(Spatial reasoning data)
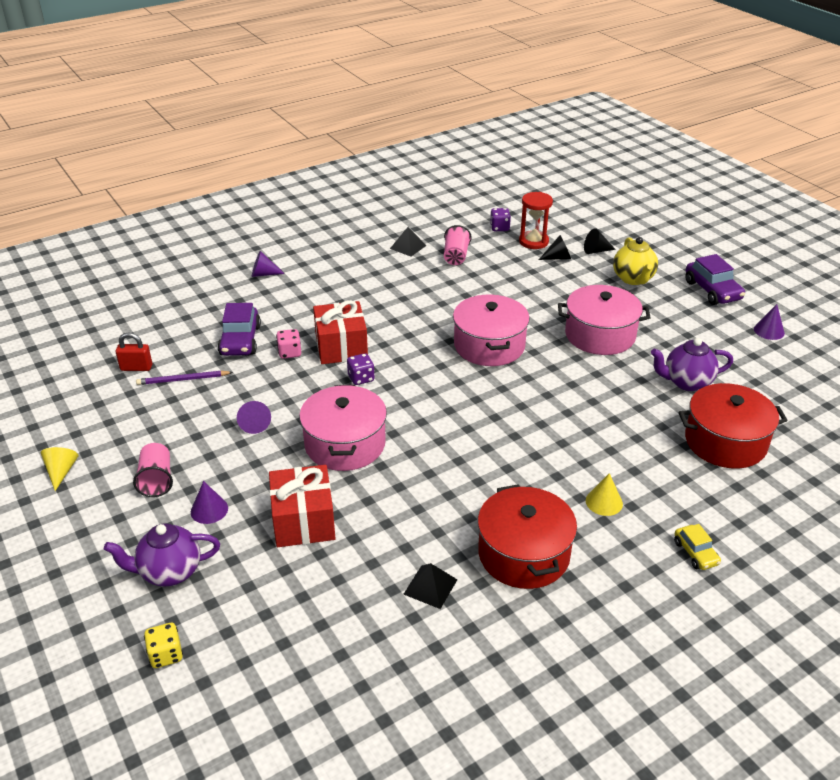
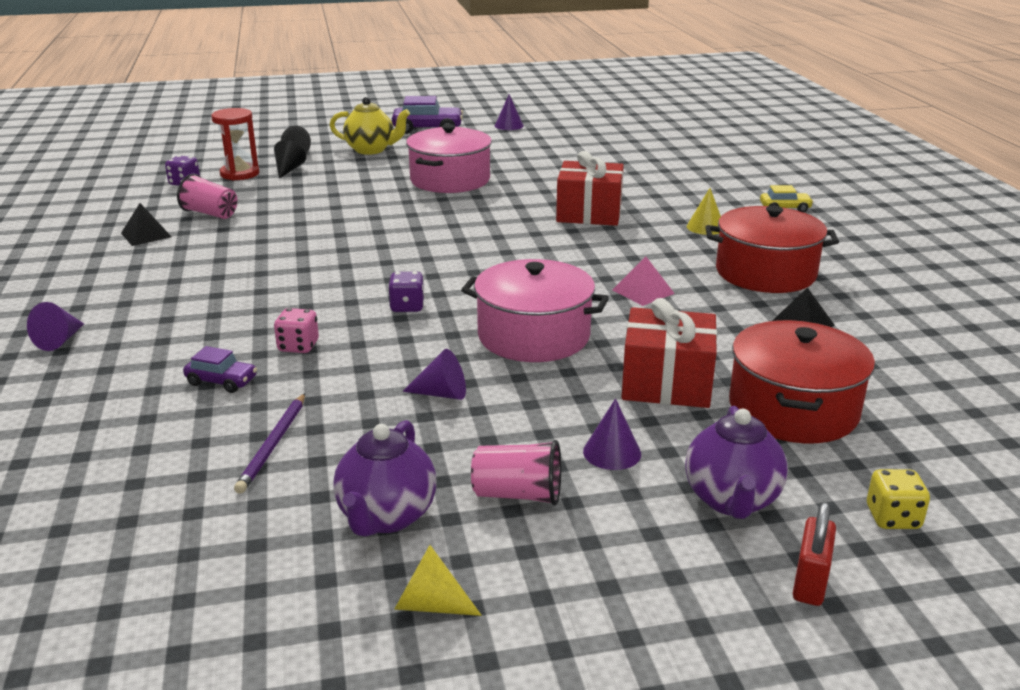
camera: 70 degrees left, 10 degrees down
(136, 368) = (187, 491): red padlock -> red padlock (810, 583)
(240, 340) = (222, 381): purple car -> purple car, size x0.57
(341, 347) = (324, 309): red gift -> red gift (589, 213)
(444, 485) = (643, 291): none -> pink pyramid
(489, 345) = (415, 229): pink pot -> none
(686, 382) = (556, 165): purple teapot -> purple teapot (386, 517)
(725, 442) = (648, 170): red pot -> red pot (793, 409)

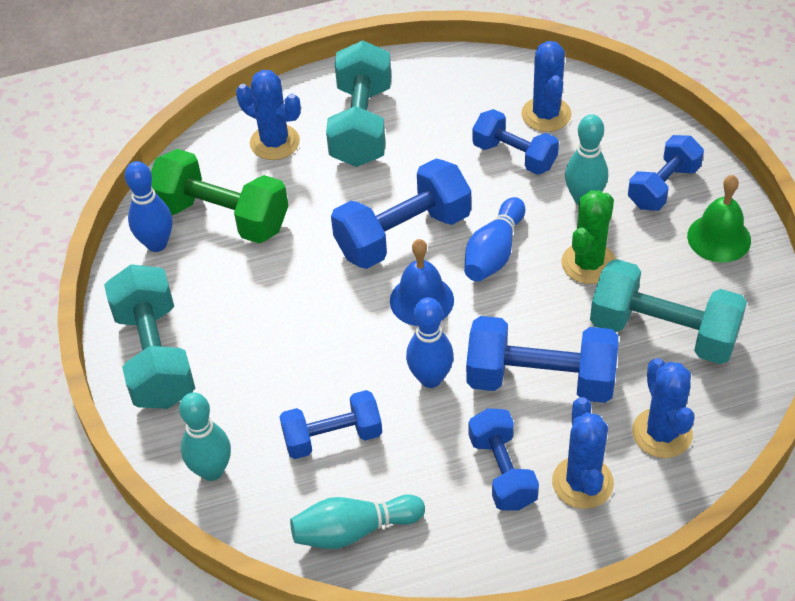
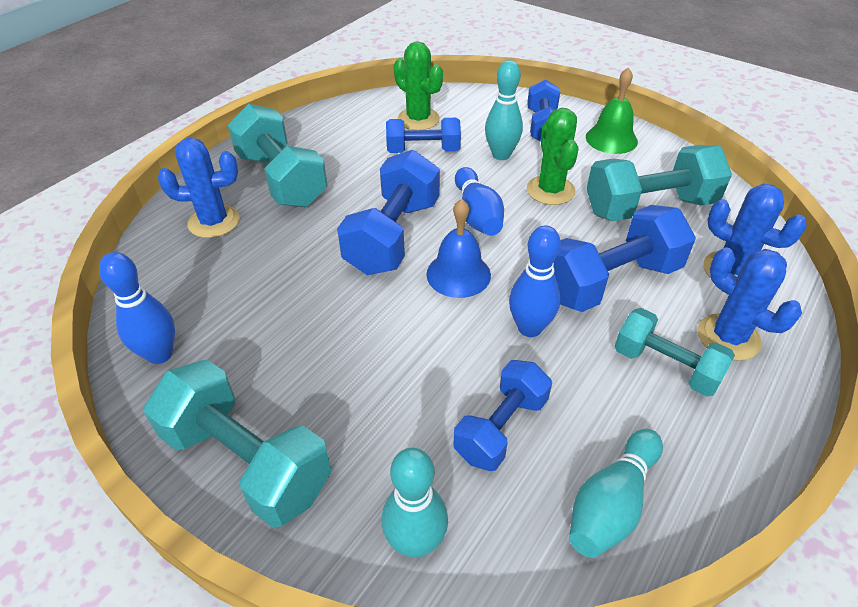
camera: 40 degrees left, 5 degrees down
(222, 217) = (212, 299): green dumbbell -> none
(502, 471) = (665, 366): blue dumbbell -> turquoise dumbbell
(546, 114) = (418, 119): blue cactus -> green cactus

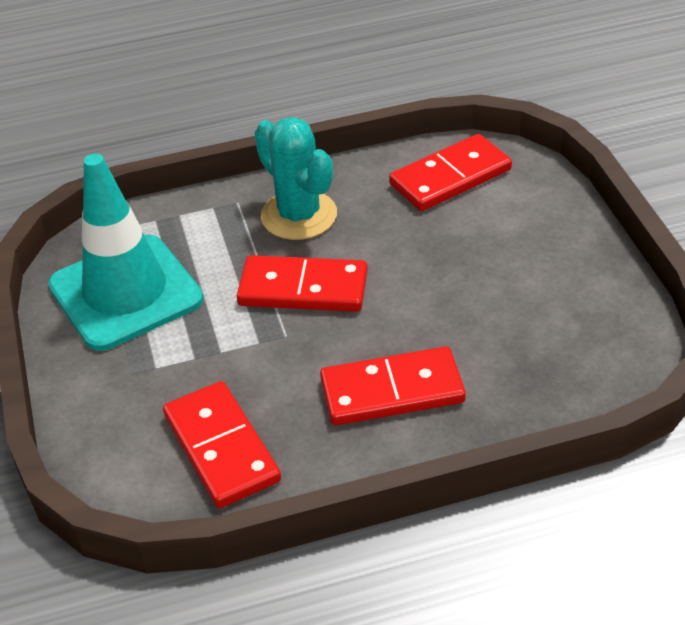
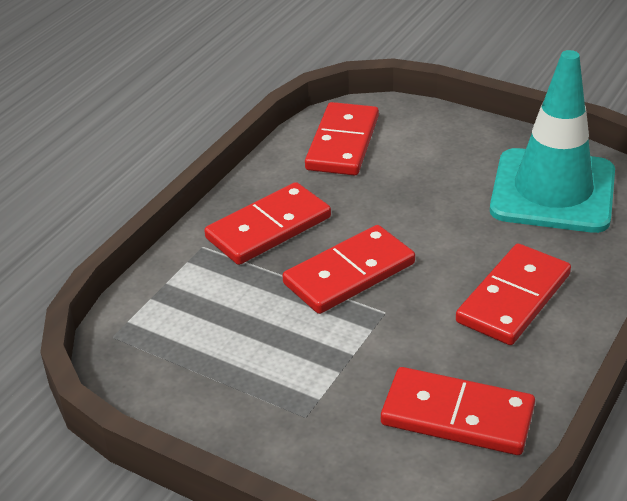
camera: 45 degrees left, 5 degrees down
(125, 292) = (209, 363): turquoise traffic cone -> turquoise traffic cone (552, 191)
(299, 215) = (268, 228): turquoise cactus -> red domino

• Exercise description
Retype the data exactly as it stands, but keep the images out of your copy.

• Reply to the task
camera: 70 degrees left, 10 degrees down
(136, 368) = (187, 491): red padlock -> red padlock (810, 583)
(240, 340) = (222, 381): purple car -> purple car, size x0.57
(341, 347) = (324, 309): red gift -> red gift (589, 213)
(444, 485) = (643, 291): none -> pink pyramid
(489, 345) = (415, 229): pink pot -> none
(686, 382) = (556, 165): purple teapot -> purple teapot (386, 517)
(725, 442) = (648, 170): red pot -> red pot (793, 409)

camera: 40 degrees left, 5 degrees down
(222, 217) = (212, 299): green dumbbell -> none
(502, 471) = (665, 366): blue dumbbell -> turquoise dumbbell
(546, 114) = (418, 119): blue cactus -> green cactus

camera: 45 degrees left, 5 degrees down
(125, 292) = (209, 363): turquoise traffic cone -> turquoise traffic cone (552, 191)
(299, 215) = (268, 228): turquoise cactus -> red domino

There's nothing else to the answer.